- **WHAT YOU HAVE TO DO**: Among the entries below, please repeat exactly and only the lines from the line containing "IC1 pin VOUT: COM -> 3V3" to the line containing "SW1: switch (+24V, JACK)", both lines included.

********************

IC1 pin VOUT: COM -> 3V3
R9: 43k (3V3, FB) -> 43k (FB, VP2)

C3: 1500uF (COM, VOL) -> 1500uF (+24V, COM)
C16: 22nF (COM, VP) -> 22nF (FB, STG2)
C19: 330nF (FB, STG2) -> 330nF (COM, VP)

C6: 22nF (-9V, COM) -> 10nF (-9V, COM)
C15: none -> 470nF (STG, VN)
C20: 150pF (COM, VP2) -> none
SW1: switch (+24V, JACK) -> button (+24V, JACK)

********************

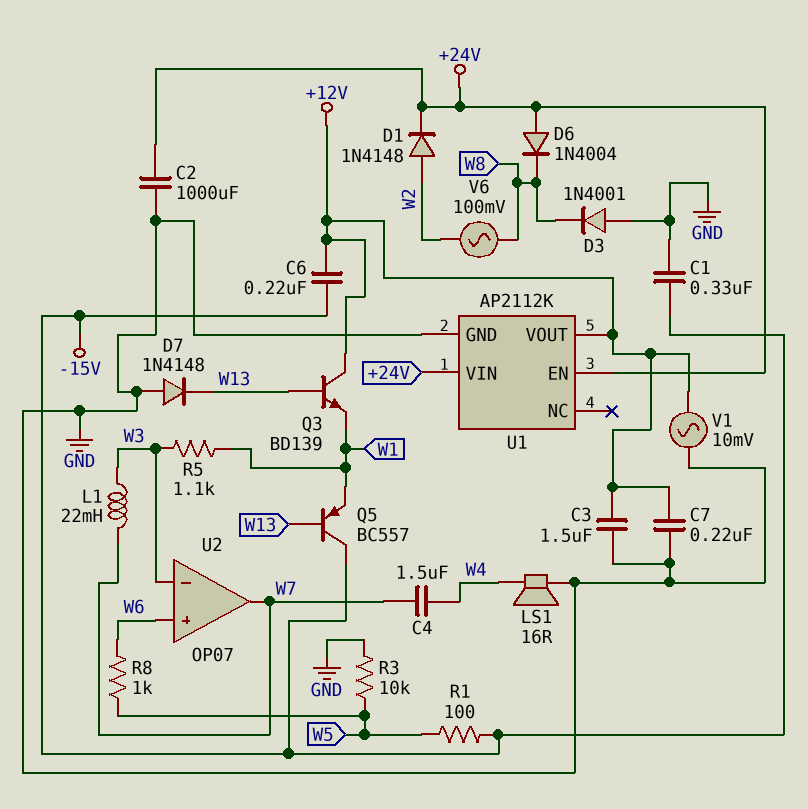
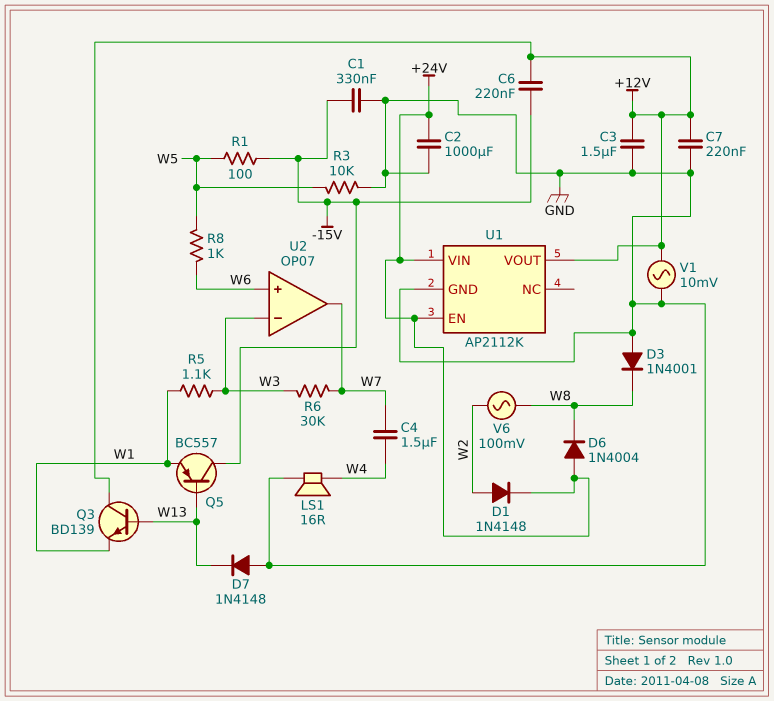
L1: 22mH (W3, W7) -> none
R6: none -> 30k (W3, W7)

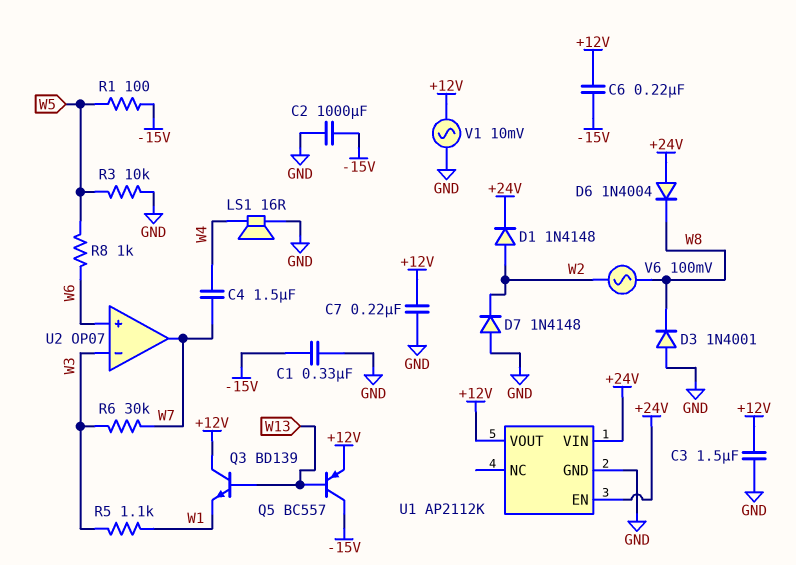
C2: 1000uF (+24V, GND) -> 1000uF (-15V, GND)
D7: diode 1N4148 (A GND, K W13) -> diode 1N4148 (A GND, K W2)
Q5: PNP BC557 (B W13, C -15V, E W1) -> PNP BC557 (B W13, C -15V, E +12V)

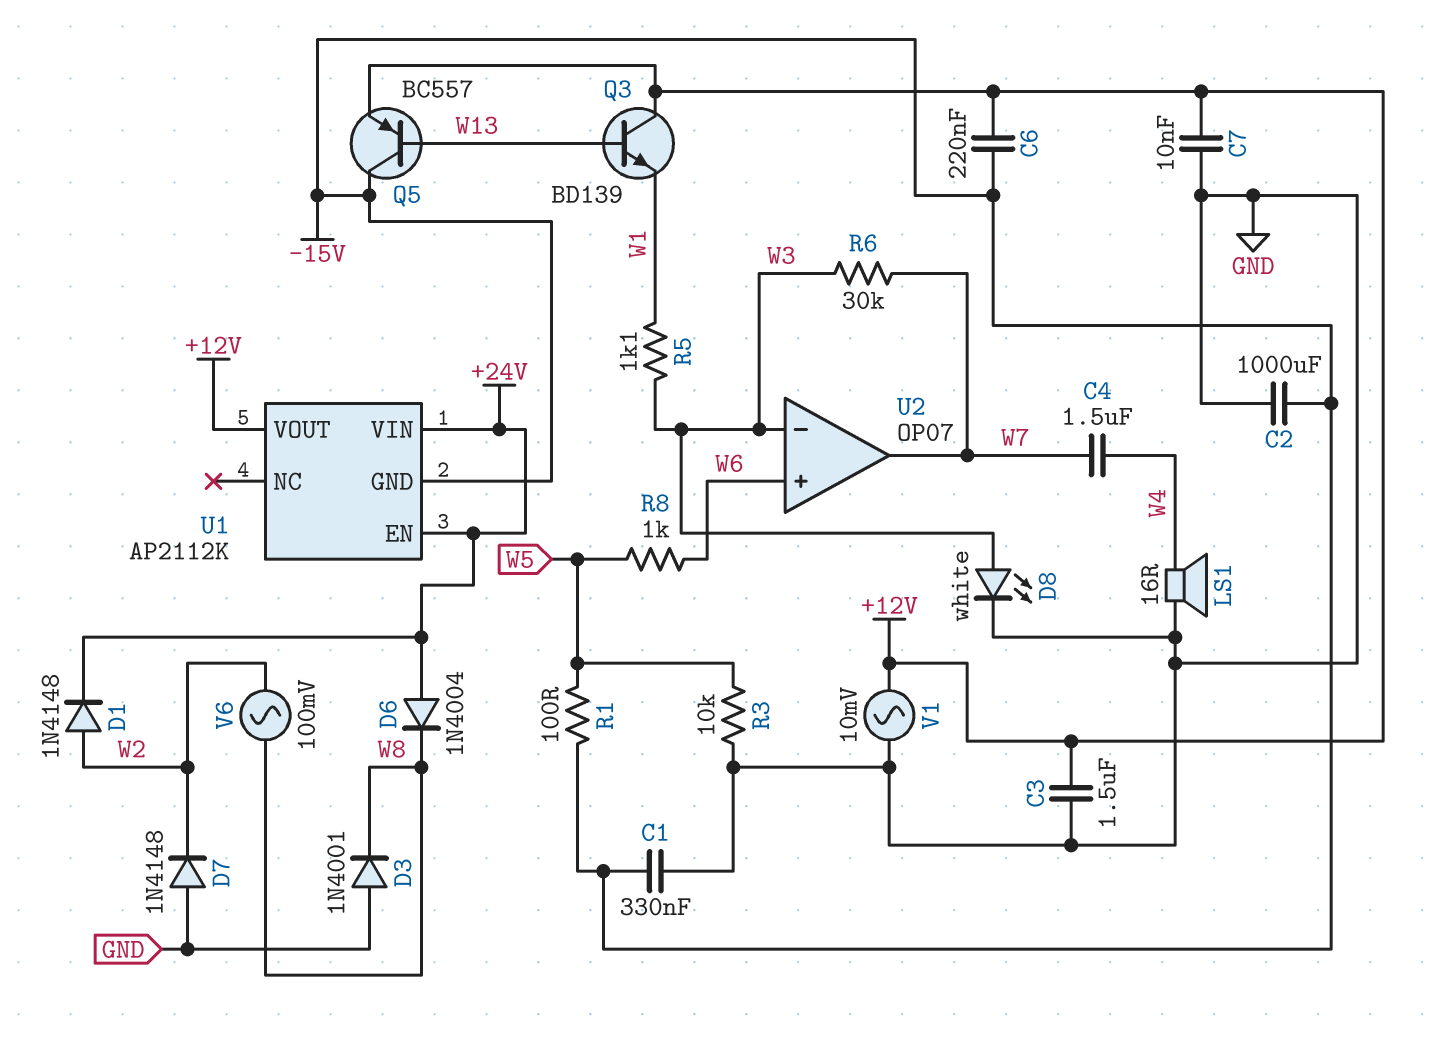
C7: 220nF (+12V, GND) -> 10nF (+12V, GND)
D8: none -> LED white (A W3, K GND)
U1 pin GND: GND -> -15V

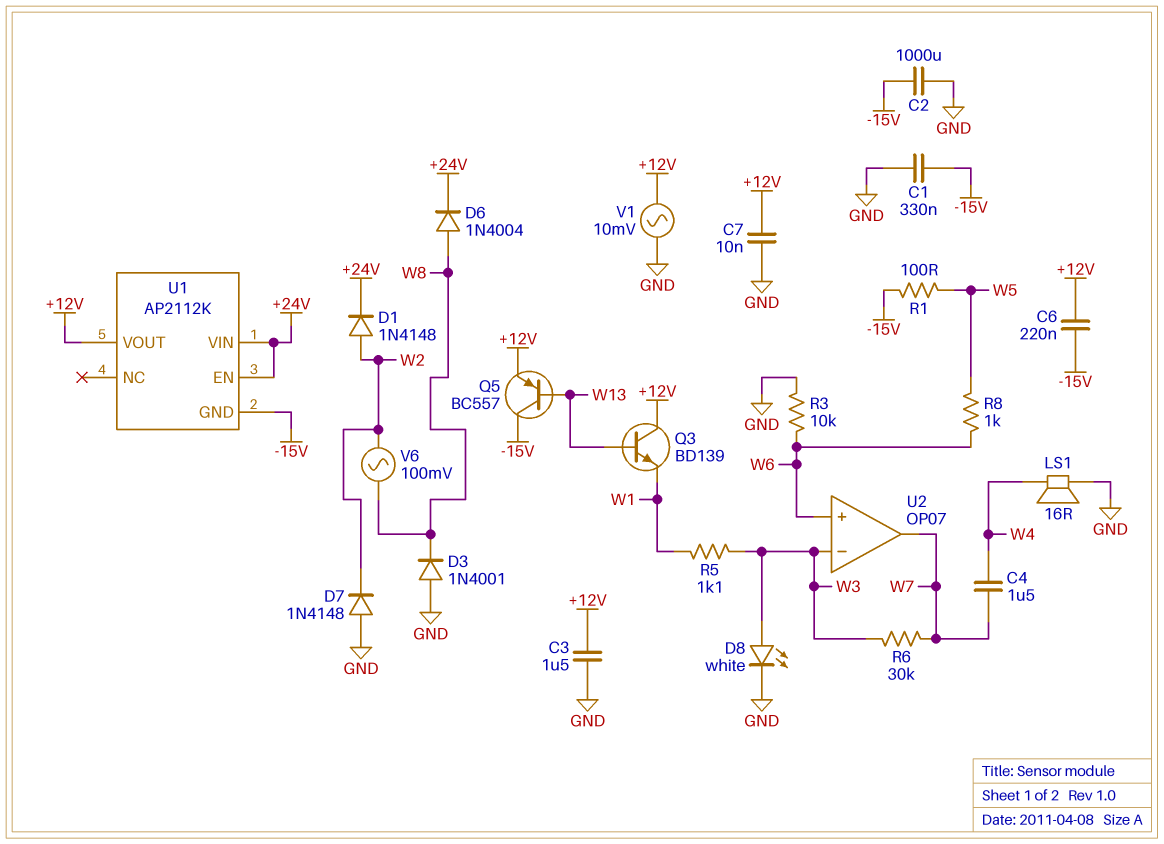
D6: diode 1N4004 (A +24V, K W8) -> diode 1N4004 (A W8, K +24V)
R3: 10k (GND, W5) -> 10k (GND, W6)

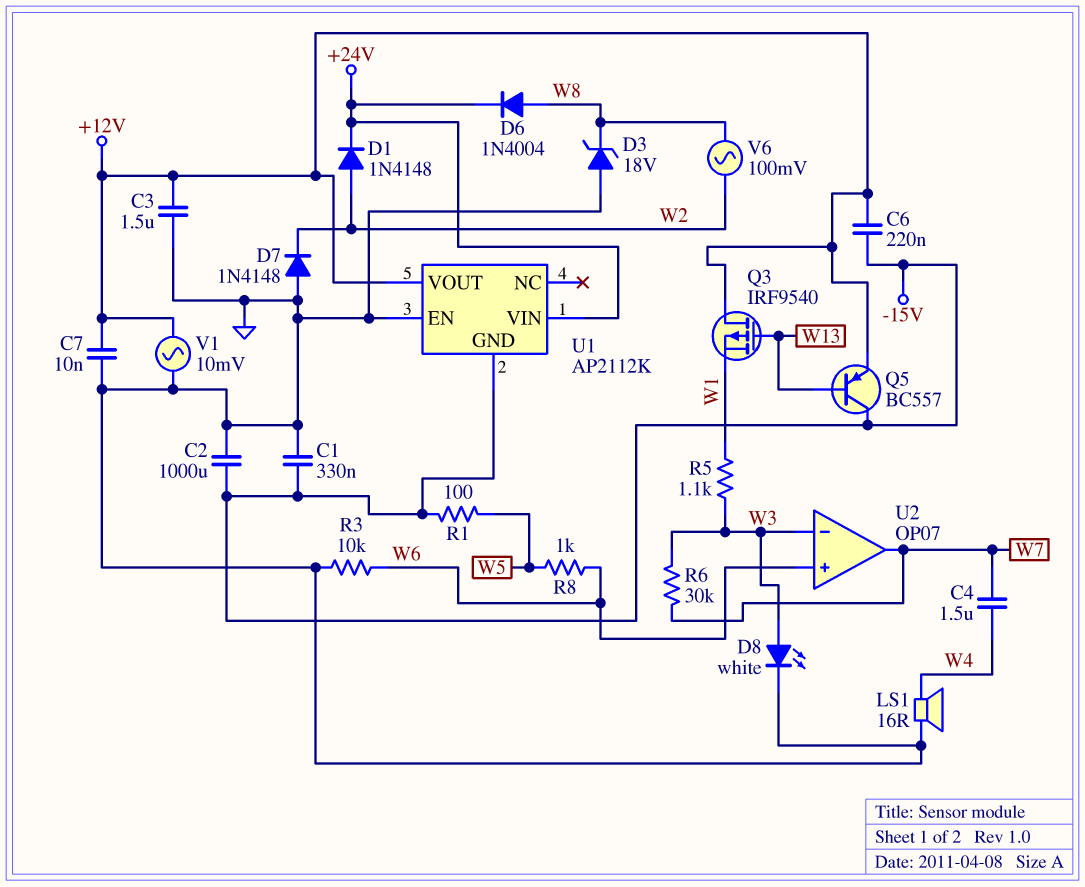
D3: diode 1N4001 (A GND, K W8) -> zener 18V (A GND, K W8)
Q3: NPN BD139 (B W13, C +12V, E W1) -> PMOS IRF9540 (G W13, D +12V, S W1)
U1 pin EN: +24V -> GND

********************

- **THE COMPLETED TASK**:
IC1 pin VOUT: COM -> 3V3
R9: 43k (3V3, FB) -> 43k (FB, VP2)

C3: 1500uF (COM, VOL) -> 1500uF (+24V, COM)
C16: 22nF (COM, VP) -> 22nF (FB, STG2)
C19: 330nF (FB, STG2) -> 330nF (COM, VP)

C6: 22nF (-9V, COM) -> 10nF (-9V, COM)
C15: none -> 470nF (STG, VN)
C20: 150pF (COM, VP2) -> none
SW1: switch (+24V, JACK) -> button (+24V, JACK)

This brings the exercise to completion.